Identify every line of the data that contains the string "acciaccatura", matching case exactly, and copy each such line in full.

Dataset extract:
━━━━━━

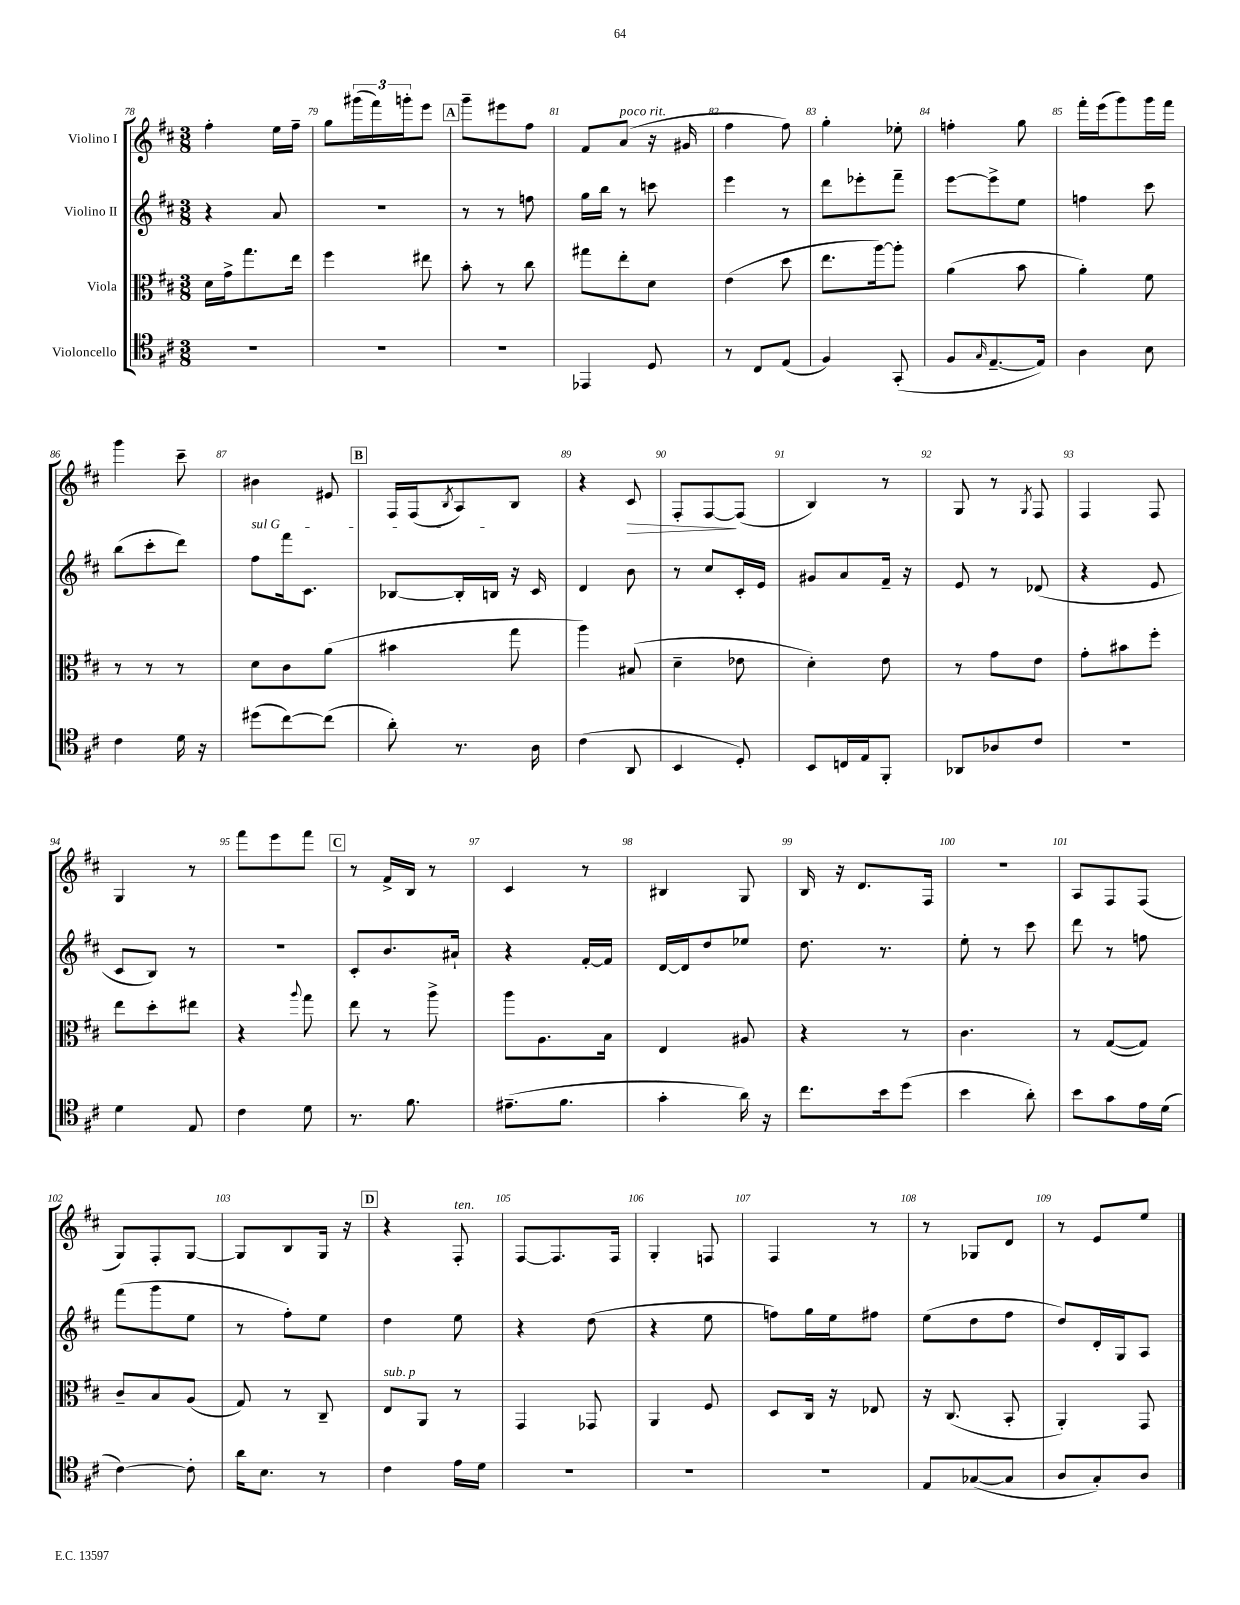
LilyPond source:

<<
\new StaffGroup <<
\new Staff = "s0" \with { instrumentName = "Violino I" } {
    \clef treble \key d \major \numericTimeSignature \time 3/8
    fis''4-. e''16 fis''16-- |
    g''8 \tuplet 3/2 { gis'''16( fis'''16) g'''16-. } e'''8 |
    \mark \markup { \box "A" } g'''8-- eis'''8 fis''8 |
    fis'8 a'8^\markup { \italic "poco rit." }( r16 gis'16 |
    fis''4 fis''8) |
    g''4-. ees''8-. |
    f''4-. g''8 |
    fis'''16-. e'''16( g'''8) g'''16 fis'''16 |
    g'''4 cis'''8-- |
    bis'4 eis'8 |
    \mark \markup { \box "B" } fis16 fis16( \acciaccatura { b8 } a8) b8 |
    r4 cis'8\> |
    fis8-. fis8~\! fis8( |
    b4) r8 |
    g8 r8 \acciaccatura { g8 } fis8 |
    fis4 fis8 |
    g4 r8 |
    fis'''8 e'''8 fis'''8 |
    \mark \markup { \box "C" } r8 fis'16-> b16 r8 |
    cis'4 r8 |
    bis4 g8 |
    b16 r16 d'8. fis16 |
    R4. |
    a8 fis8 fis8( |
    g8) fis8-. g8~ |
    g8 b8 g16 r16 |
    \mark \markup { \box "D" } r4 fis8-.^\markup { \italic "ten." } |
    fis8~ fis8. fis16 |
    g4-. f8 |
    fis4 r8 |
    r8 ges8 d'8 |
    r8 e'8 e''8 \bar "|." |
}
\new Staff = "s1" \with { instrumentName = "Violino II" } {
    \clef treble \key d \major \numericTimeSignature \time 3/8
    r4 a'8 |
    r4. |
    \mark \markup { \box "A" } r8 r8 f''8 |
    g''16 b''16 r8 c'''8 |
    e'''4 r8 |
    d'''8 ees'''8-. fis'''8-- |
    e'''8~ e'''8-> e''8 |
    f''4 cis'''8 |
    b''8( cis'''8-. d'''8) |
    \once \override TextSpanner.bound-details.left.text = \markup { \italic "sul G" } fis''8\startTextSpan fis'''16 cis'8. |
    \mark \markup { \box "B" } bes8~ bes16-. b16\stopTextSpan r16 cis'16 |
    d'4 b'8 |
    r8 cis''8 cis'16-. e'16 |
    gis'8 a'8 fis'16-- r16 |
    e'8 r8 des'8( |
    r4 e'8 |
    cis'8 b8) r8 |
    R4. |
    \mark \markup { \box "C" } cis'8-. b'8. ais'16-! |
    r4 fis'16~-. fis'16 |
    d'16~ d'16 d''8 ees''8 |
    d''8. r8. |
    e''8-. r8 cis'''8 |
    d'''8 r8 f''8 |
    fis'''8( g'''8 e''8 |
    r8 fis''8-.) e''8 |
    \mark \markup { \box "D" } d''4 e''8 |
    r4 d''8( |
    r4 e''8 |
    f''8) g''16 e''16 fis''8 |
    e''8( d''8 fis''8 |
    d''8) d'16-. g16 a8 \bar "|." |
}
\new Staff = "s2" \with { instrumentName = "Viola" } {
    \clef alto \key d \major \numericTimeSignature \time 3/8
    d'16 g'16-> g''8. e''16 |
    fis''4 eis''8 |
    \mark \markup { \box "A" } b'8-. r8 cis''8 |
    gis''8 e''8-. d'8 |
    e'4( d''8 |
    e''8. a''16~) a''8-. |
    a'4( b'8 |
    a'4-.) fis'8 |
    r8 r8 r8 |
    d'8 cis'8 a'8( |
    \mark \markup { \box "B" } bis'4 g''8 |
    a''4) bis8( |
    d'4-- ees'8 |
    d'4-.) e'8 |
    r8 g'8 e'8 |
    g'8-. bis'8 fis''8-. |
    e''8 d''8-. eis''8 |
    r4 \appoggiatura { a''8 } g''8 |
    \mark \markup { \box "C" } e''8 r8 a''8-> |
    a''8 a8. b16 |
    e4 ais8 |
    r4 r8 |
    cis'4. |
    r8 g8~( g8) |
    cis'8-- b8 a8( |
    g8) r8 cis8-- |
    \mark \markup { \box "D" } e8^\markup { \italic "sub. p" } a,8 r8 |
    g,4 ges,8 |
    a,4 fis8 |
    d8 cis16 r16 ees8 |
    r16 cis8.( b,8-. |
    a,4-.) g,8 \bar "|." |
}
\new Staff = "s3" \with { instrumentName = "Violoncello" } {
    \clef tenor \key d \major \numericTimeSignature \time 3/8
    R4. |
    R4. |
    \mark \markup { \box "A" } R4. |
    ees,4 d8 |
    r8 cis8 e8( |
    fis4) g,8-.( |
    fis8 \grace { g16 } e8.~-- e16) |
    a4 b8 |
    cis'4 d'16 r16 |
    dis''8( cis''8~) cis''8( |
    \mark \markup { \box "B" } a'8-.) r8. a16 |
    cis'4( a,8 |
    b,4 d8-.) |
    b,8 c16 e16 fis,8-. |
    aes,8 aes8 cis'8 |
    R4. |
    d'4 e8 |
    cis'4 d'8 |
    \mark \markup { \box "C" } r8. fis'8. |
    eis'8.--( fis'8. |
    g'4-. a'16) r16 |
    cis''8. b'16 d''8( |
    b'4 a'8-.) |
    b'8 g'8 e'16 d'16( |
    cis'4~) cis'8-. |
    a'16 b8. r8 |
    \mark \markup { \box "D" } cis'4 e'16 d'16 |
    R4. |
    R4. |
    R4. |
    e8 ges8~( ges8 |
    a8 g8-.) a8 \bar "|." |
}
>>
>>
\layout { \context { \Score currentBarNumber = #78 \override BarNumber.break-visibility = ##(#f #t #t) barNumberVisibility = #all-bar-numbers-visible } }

━━━━━━

Finished exercise:
    \mark \markup { \box "B" } fis16 fis16( \acciaccatura { b8 } a8) b8 |
    g8 r8 \acciaccatura { g8 } fis8 |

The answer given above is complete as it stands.